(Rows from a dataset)
---

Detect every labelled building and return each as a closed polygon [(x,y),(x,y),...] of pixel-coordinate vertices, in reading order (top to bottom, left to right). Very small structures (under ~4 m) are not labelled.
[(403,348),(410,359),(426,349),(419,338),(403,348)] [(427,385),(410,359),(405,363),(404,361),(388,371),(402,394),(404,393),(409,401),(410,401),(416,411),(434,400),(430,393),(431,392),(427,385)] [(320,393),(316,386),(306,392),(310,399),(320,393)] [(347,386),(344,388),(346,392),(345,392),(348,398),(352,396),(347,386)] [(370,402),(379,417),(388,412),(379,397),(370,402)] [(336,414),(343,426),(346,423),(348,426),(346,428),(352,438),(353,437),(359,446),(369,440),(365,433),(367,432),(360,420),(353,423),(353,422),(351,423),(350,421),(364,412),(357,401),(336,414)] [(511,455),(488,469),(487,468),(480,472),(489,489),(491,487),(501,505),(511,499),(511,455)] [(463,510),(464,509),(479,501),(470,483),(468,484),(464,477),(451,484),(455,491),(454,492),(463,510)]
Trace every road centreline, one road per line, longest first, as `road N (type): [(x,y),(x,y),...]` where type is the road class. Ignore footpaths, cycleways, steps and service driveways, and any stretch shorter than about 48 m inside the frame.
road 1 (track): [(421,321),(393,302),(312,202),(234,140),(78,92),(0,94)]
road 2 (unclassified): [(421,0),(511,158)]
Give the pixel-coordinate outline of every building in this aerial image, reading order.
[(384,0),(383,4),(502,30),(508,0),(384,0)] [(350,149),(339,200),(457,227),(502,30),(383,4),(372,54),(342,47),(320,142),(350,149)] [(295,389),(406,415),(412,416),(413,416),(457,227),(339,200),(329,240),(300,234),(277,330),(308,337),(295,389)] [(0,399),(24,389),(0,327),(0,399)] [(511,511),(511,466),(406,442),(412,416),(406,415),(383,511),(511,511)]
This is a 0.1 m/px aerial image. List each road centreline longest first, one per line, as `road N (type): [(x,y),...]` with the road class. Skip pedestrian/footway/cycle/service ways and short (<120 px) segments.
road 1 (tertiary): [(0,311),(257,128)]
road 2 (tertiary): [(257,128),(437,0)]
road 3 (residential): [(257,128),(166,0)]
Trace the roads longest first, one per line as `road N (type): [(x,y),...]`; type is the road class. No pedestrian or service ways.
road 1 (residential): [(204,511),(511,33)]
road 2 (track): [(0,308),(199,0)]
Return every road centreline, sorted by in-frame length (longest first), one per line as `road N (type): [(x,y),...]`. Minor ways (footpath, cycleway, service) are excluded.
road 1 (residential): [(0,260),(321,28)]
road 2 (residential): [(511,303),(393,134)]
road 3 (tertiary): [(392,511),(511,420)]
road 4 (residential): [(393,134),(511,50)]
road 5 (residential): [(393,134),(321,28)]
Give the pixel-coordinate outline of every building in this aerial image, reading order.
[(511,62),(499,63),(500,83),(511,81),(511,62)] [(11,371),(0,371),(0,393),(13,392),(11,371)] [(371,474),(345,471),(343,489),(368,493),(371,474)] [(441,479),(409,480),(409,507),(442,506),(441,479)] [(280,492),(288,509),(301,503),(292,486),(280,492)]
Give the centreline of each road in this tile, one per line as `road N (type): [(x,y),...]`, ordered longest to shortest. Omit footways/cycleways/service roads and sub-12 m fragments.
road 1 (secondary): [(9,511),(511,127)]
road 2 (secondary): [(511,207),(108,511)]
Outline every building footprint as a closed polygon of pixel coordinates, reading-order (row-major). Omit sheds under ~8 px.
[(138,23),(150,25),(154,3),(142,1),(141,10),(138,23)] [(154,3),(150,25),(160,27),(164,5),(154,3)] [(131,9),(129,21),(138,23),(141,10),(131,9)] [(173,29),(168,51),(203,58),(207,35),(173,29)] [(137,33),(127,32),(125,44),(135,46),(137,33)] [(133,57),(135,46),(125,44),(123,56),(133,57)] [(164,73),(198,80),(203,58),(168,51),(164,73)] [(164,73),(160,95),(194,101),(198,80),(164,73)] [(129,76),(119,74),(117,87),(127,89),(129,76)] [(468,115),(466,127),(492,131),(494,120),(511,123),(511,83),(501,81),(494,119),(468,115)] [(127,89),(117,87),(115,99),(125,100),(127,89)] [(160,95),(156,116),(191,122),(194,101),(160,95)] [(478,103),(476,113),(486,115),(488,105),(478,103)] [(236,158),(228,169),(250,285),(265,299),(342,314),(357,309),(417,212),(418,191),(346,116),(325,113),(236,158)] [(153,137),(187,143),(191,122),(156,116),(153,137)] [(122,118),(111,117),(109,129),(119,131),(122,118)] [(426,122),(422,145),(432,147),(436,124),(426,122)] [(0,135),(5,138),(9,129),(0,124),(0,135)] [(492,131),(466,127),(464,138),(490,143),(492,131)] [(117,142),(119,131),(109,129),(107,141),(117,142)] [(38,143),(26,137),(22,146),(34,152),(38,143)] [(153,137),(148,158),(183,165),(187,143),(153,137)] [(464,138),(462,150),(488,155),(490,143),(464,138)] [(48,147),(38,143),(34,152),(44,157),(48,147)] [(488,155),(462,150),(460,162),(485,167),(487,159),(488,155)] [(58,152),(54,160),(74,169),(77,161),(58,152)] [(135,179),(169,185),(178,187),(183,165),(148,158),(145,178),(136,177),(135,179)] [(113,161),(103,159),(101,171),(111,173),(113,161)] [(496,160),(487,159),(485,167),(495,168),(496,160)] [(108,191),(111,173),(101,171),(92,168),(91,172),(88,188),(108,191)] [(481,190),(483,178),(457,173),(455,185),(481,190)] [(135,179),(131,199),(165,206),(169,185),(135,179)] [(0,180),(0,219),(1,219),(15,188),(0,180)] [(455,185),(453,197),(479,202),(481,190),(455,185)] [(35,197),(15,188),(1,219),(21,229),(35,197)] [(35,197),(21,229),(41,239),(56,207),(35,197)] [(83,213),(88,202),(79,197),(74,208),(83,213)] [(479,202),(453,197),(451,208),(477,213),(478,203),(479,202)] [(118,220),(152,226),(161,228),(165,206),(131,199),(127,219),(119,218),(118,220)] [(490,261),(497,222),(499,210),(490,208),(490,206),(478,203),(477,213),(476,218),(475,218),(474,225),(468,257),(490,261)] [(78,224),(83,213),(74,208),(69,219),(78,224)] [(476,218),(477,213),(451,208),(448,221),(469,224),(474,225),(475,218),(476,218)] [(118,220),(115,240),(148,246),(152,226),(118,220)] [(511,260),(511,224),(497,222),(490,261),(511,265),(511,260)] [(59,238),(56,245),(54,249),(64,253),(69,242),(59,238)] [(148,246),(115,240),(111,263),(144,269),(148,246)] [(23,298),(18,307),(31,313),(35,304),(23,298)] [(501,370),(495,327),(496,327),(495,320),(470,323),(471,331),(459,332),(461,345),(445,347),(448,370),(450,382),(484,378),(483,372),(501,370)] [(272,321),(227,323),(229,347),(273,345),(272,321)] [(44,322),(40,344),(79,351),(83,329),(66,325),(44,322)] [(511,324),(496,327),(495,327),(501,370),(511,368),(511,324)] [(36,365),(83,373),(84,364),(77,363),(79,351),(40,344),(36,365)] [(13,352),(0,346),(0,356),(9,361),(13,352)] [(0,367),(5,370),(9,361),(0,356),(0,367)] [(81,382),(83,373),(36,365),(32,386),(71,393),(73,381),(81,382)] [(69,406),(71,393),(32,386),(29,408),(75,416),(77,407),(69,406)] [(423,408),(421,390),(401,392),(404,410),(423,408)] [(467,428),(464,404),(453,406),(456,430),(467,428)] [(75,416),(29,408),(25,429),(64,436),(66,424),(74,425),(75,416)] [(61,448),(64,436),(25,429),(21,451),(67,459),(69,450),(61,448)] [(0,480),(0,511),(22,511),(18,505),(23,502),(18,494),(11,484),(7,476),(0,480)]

---

- _THE REQUEST_
Pick out and copy every line above that contains the string "pedestrian". Case counts.

- _RESULT OF THIS EXERCISE_
This is a 0.1 m/px aerial image. List each road centreline longest first, one per line, as `road N (type): [(x,y),...]` with the road class. Skip pedestrian/footway/cycle/service ways and short (<120 px) segments.
Trace the roads longest first, one per line as `road N (type): [(x,y),...]`; type is the road class. No pedestrian or service ways.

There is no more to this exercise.